**The records**
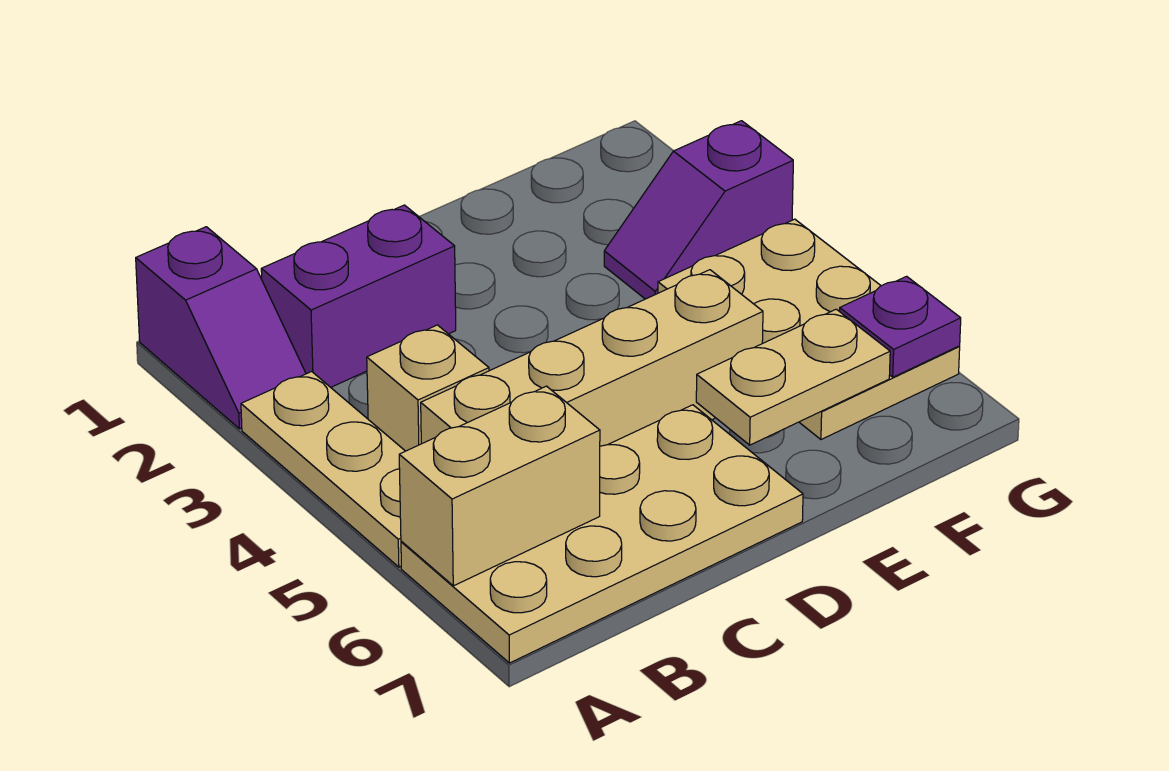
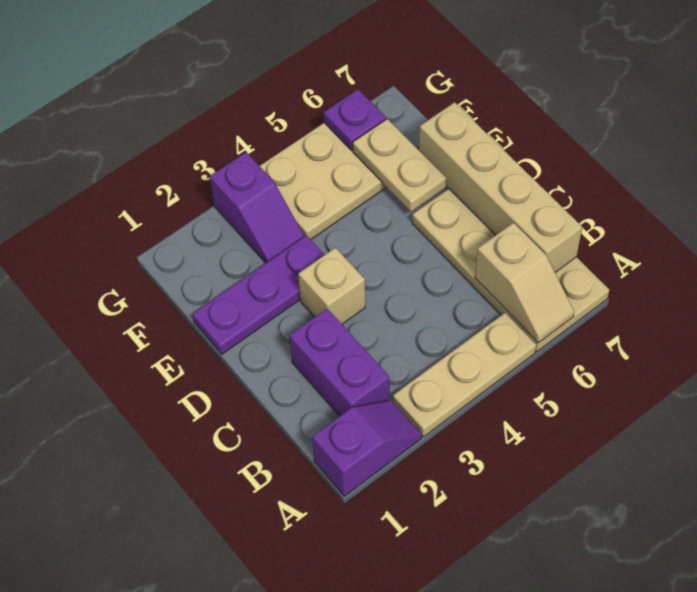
tan brick A6:B6 level 2 -> tan slope A6:B6 level 2 top B
tan brick B4 level 1 -> tan brick D3 level 1
tan brick B5:E5 level 1 -> tan brick B7:E7 level 2
none -> purple plate E1:E3 level 1

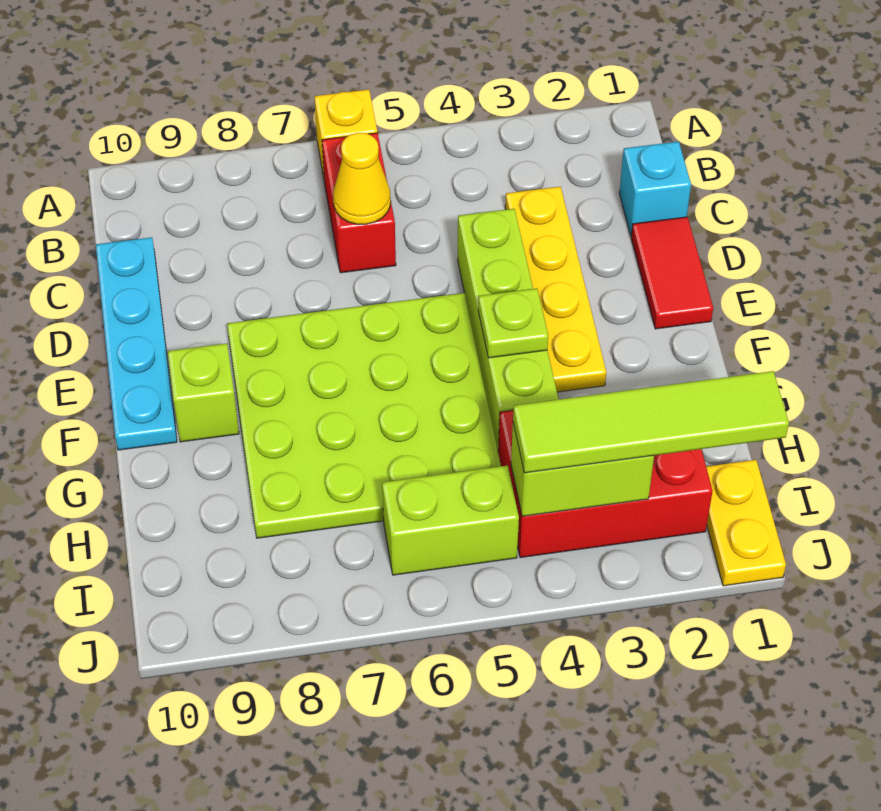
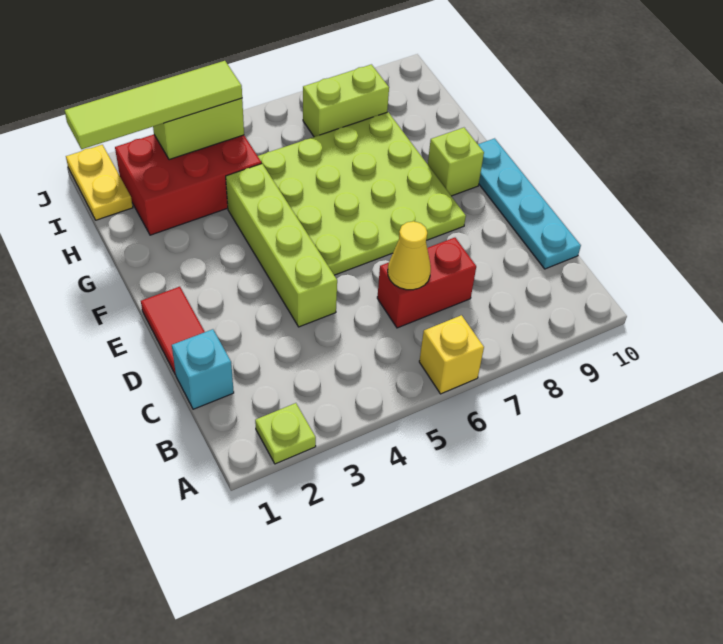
red brick B6:C6 level 1 -> red brick C6:C7 level 1
yellow plate C3:F3 level 1 -> none
lime plate F4 level 2 -> lime plate A2 level 1
lime brick I5:I6 level 1 -> lime brick I7:I8 level 1

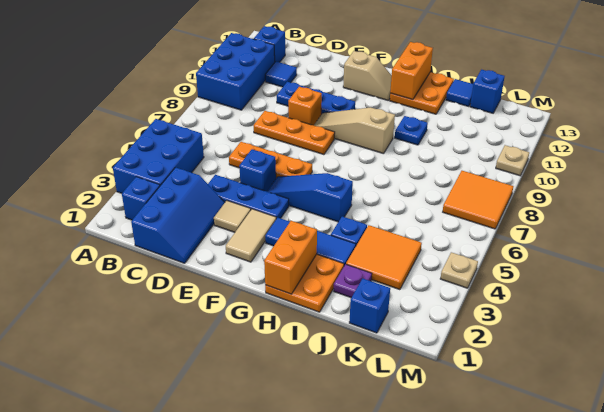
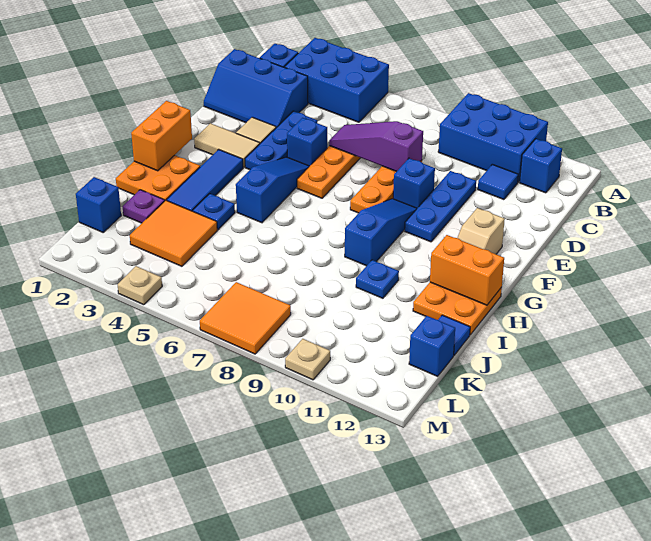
none -> purple slope D6:D8 level 2 top 8
orange brick E9 level 1 -> blue brick E9 level 1
tan slope F9:H9 level 1 top H -> blue slope F9:H9 level 1 top H
orange brick H1:H2 level 2 -> orange brick G1:H1 level 2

**Directions for this task**
For this exercise, repeat word for word only the lines from the one containing "lime brick I5:I6" through the end of the data, including both. Pictures do not go in the copy.

**Answer area**
lime brick I5:I6 level 1 -> lime brick I7:I8 level 1

none -> purple slope D6:D8 level 2 top 8
orange brick E9 level 1 -> blue brick E9 level 1
tan slope F9:H9 level 1 top H -> blue slope F9:H9 level 1 top H
orange brick H1:H2 level 2 -> orange brick G1:H1 level 2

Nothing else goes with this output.